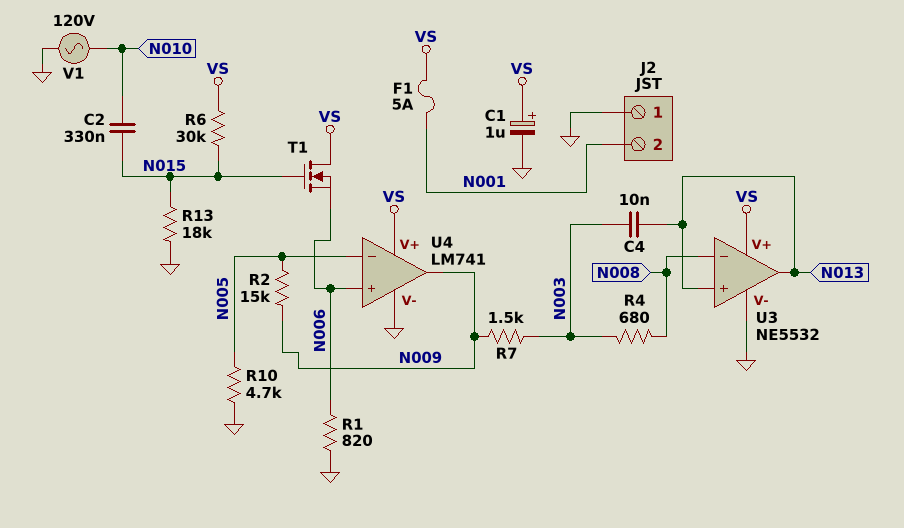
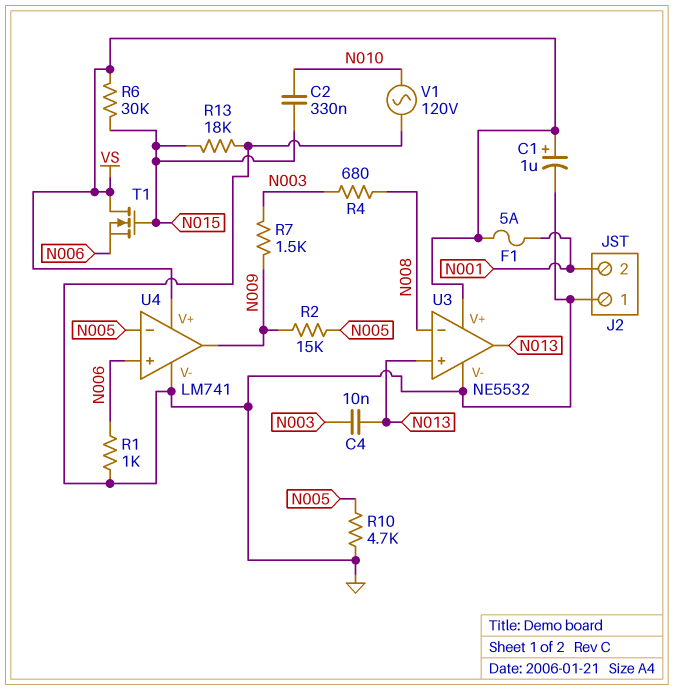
R1: 820 (GND, N006) -> 1k (GND, N006)

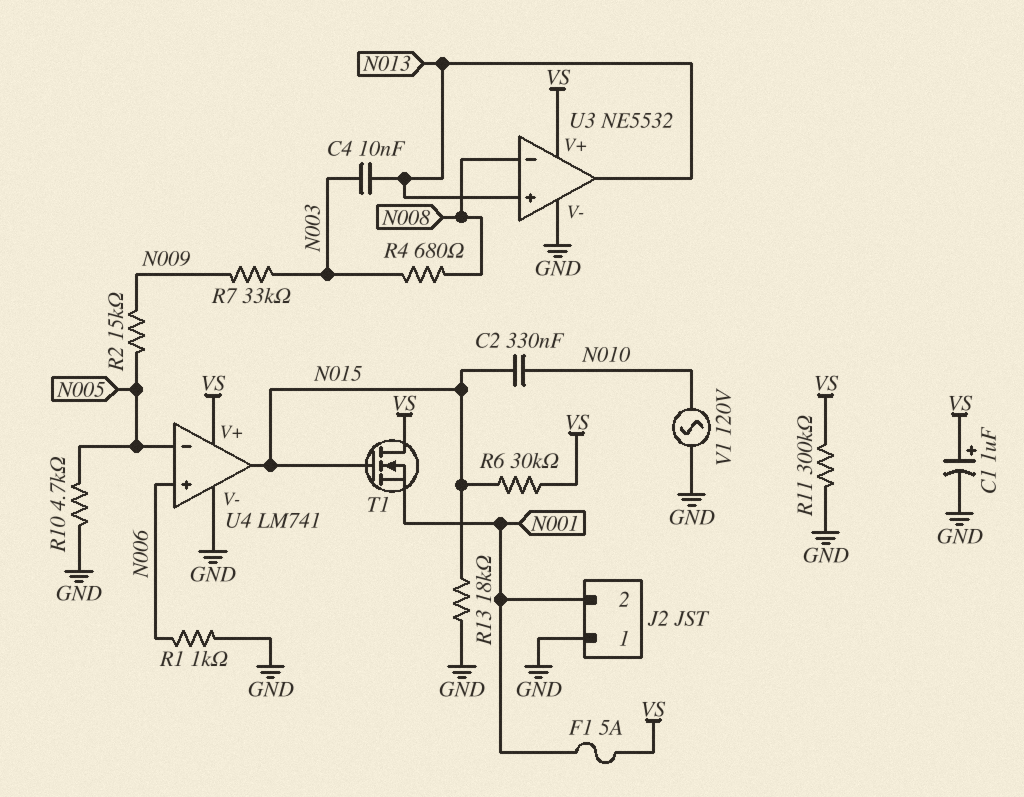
R7: 1.5k (N003, N009) -> 33k (N003, N009)
R11: none -> 300k (GND, VS)
T1: NMOS (G N015, D VS, S N006) -> NMOS (G N015, D VS, S N001)
U4 pin out: N009 -> N015

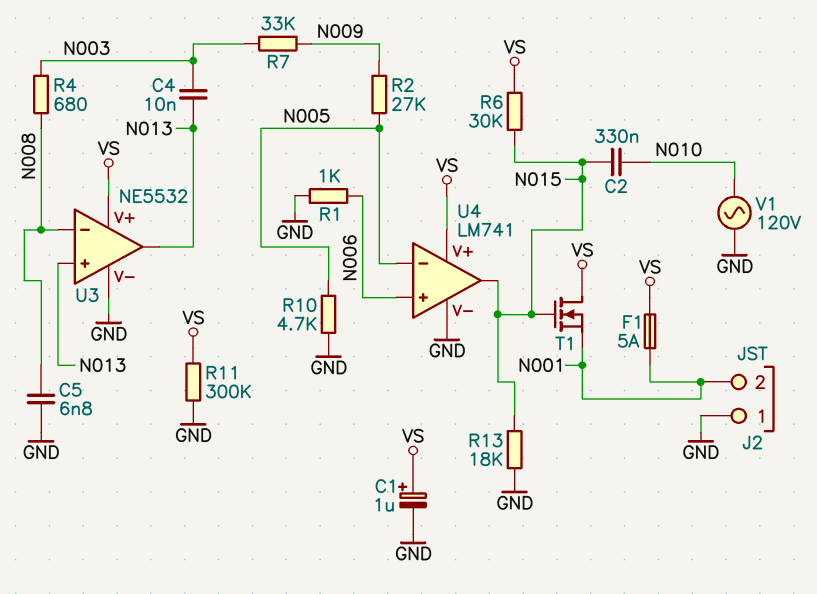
C5: none -> 6.8nF (GND, N008)
R2: 15k (N005, N009) -> 27k (N005, N009)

▸ How to complete this task: Print exactly the lines that run from the line containing "C5: none -> 6.8nF (GND, N008)" to the end of the data, both ends included.

▸ Output of the exercise:
C5: none -> 6.8nF (GND, N008)
R2: 15k (N005, N009) -> 27k (N005, N009)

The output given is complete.